**WORK ITEM:** Below are the entries to work from; restate word for word the portion that opens with the line containing "D3: LED green" and closes with the line containing "JP101 pin 3: GND -> N3", keeping both.

**Revision tracking records:**
━━━━━━
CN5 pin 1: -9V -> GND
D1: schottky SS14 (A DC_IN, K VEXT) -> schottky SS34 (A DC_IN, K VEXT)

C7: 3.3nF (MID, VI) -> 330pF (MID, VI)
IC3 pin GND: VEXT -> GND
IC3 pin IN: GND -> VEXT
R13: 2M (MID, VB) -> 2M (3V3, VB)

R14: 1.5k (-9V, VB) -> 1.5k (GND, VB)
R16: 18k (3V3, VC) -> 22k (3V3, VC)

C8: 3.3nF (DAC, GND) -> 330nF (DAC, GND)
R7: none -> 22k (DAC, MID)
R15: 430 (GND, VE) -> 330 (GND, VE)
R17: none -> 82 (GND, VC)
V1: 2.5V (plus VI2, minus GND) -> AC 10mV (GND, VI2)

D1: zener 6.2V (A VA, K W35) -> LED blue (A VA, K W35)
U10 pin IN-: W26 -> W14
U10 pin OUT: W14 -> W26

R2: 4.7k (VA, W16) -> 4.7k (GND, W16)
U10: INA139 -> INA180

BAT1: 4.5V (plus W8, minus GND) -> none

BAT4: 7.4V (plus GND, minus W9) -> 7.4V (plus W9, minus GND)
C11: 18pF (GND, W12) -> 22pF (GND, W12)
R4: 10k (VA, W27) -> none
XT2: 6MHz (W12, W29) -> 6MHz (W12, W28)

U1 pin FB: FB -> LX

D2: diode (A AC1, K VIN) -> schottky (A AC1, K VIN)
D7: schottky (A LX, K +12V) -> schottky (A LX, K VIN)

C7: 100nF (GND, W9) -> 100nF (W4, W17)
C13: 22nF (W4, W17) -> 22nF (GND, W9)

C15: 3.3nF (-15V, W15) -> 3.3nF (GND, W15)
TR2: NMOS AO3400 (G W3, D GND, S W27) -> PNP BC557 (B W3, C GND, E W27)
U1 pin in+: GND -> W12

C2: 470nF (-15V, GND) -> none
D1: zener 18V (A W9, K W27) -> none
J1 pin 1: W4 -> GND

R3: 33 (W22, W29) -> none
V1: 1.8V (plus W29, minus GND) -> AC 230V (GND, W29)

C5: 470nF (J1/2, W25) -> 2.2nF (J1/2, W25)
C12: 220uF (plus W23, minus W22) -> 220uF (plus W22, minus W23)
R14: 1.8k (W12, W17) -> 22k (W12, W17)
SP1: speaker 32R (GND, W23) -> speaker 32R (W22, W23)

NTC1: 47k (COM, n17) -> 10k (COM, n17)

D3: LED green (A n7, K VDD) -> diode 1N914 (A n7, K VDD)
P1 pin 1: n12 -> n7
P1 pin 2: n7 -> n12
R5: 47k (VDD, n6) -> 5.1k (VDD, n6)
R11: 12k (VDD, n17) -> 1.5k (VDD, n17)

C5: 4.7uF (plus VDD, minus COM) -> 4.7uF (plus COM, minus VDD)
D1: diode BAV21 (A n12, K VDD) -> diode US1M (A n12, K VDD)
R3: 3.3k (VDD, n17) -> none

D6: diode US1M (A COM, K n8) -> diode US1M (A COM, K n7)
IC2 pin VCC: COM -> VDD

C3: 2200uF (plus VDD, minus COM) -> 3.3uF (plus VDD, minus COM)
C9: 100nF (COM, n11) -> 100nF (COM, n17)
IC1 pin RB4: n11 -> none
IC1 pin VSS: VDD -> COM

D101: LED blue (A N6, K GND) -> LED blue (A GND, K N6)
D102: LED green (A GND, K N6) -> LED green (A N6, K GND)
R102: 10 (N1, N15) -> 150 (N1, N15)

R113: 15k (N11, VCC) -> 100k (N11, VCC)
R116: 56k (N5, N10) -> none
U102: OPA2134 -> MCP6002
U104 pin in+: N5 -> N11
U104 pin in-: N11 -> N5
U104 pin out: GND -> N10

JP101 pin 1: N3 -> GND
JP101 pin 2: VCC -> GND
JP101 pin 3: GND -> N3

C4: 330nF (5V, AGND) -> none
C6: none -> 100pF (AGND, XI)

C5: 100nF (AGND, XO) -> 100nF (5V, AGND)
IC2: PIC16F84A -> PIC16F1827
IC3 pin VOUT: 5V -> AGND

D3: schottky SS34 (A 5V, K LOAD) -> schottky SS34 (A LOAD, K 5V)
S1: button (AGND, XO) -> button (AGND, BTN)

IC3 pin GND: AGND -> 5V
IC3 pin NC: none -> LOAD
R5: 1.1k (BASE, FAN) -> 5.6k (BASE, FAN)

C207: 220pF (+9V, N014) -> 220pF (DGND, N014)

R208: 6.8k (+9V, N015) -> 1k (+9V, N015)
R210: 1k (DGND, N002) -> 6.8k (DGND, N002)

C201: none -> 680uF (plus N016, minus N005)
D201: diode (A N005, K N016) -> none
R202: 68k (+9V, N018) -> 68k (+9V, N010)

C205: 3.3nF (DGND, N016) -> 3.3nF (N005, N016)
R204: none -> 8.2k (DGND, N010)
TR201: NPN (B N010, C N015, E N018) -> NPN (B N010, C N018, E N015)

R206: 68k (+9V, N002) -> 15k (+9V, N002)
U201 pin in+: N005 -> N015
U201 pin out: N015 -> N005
━━━━━━
**ANSWER AREA:**
D3: LED green (A n7, K VDD) -> diode 1N914 (A n7, K VDD)
P1 pin 1: n12 -> n7
P1 pin 2: n7 -> n12
R5: 47k (VDD, n6) -> 5.1k (VDD, n6)
R11: 12k (VDD, n17) -> 1.5k (VDD, n17)

C5: 4.7uF (plus VDD, minus COM) -> 4.7uF (plus COM, minus VDD)
D1: diode BAV21 (A n12, K VDD) -> diode US1M (A n12, K VDD)
R3: 3.3k (VDD, n17) -> none

D6: diode US1M (A COM, K n8) -> diode US1M (A COM, K n7)
IC2 pin VCC: COM -> VDD

C3: 2200uF (plus VDD, minus COM) -> 3.3uF (plus VDD, minus COM)
C9: 100nF (COM, n11) -> 100nF (COM, n17)
IC1 pin RB4: n11 -> none
IC1 pin VSS: VDD -> COM

D101: LED blue (A N6, K GND) -> LED blue (A GND, K N6)
D102: LED green (A GND, K N6) -> LED green (A N6, K GND)
R102: 10 (N1, N15) -> 150 (N1, N15)

R113: 15k (N11, VCC) -> 100k (N11, VCC)
R116: 56k (N5, N10) -> none
U102: OPA2134 -> MCP6002
U104 pin in+: N5 -> N11
U104 pin in-: N11 -> N5
U104 pin out: GND -> N10

JP101 pin 1: N3 -> GND
JP101 pin 2: VCC -> GND
JP101 pin 3: GND -> N3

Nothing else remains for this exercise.